STATED EXERCISE: Quote the data below verbatim, omitting the pictures.
= = = = = = =
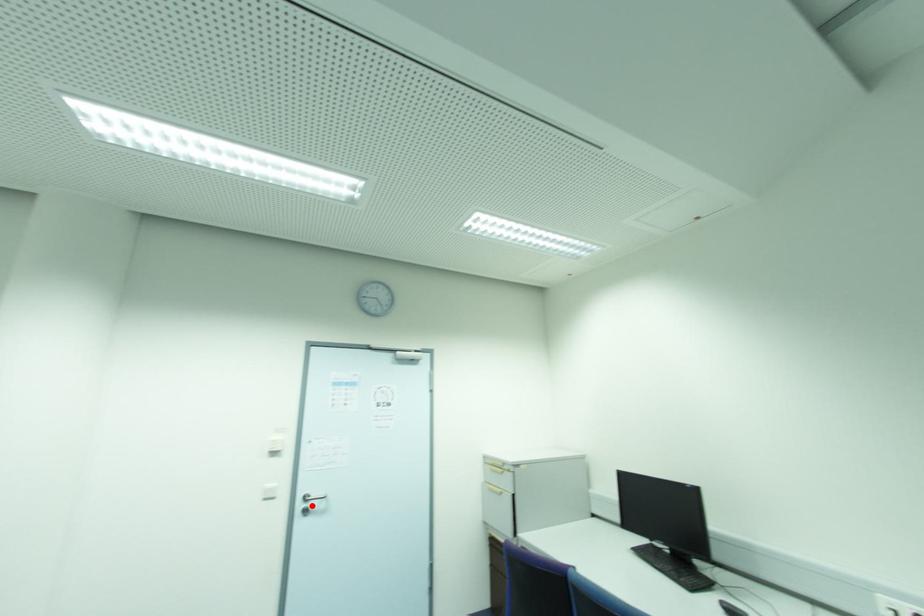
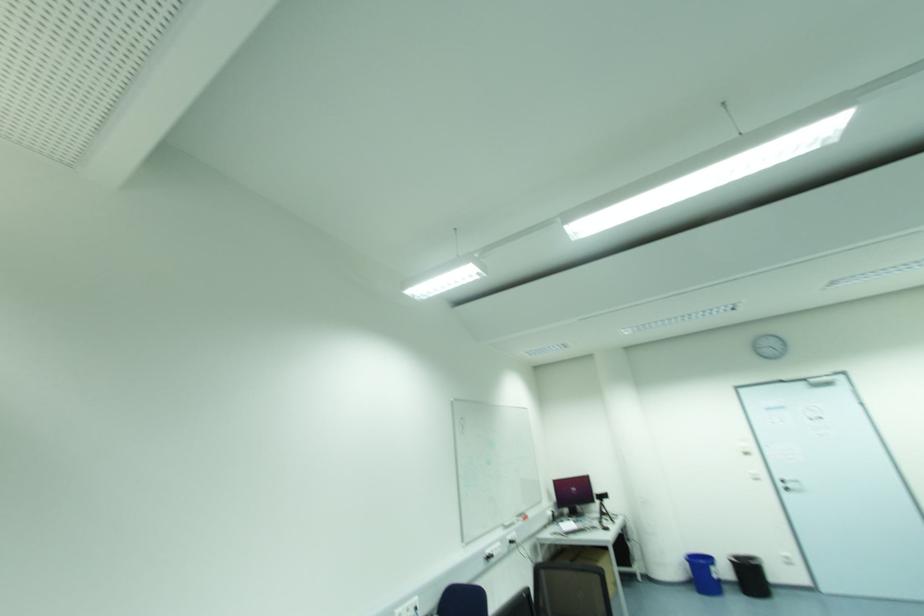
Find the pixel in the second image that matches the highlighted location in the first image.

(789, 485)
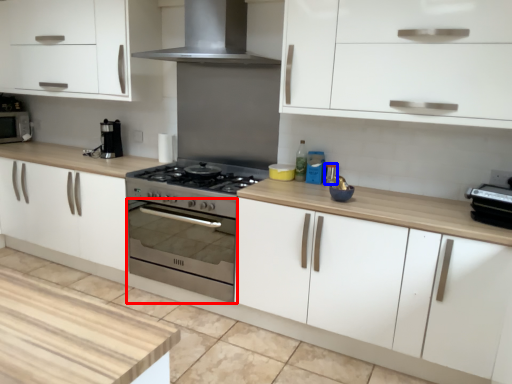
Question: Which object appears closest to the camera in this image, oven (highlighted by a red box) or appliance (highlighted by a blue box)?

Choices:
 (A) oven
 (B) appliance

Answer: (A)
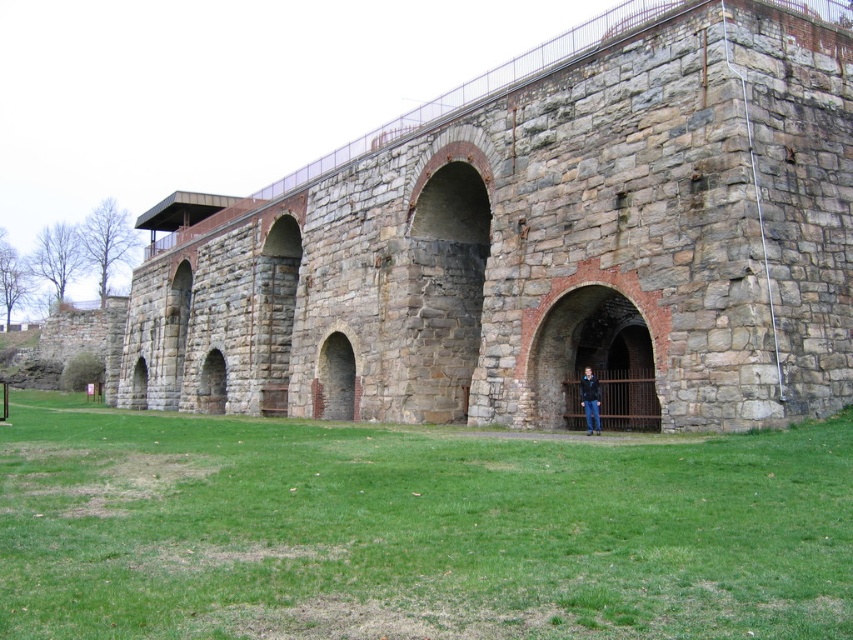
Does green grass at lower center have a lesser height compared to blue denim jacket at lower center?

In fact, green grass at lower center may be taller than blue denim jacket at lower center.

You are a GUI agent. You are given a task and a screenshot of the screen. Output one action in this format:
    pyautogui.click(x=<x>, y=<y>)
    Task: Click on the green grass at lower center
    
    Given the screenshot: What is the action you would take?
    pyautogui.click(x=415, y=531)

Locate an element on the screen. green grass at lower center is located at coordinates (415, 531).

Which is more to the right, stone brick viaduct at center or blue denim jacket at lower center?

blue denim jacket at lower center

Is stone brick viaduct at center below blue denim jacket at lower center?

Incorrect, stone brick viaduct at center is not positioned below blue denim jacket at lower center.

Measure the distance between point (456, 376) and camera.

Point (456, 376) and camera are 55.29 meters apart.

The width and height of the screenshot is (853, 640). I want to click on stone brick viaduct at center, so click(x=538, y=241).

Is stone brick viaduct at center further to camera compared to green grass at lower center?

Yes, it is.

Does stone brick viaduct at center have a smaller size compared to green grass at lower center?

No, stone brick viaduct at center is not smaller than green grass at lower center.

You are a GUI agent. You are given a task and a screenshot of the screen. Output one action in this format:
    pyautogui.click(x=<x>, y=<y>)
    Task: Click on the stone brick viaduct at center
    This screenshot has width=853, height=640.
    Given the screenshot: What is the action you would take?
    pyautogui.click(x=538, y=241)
= = = = = = =
SOLUTION:
Find the pixel in the second image that matches the highlighted location in the first image.

(789, 485)
Question: Which object appears closest to the camera in this image, oven (highlighted by a red box) or appliance (highlighted by a blue box)?

Choices:
 (A) oven
 (B) appliance

Answer: (A)
Does green grass at lower center have a lesser height compared to blue denim jacket at lower center?

In fact, green grass at lower center may be taller than blue denim jacket at lower center.

You are a GUI agent. You are given a task and a screenshot of the screen. Output one action in this format:
    pyautogui.click(x=<x>, y=<y>)
    Task: Click on the green grass at lower center
    
    Given the screenshot: What is the action you would take?
    pyautogui.click(x=415, y=531)

Locate an element on the screen. green grass at lower center is located at coordinates (415, 531).

Which is more to the right, stone brick viaduct at center or blue denim jacket at lower center?

blue denim jacket at lower center

Is stone brick viaduct at center below blue denim jacket at lower center?

Incorrect, stone brick viaduct at center is not positioned below blue denim jacket at lower center.

Measure the distance between point (456, 376) and camera.

Point (456, 376) and camera are 55.29 meters apart.

The width and height of the screenshot is (853, 640). I want to click on stone brick viaduct at center, so click(x=538, y=241).

Is stone brick viaduct at center further to camera compared to green grass at lower center?

Yes, it is.

Does stone brick viaduct at center have a smaller size compared to green grass at lower center?

No, stone brick viaduct at center is not smaller than green grass at lower center.

You are a GUI agent. You are given a task and a screenshot of the screen. Output one action in this format:
    pyautogui.click(x=<x>, y=<y>)
    Task: Click on the stone brick viaduct at center
    This screenshot has width=853, height=640.
    Given the screenshot: What is the action you would take?
    pyautogui.click(x=538, y=241)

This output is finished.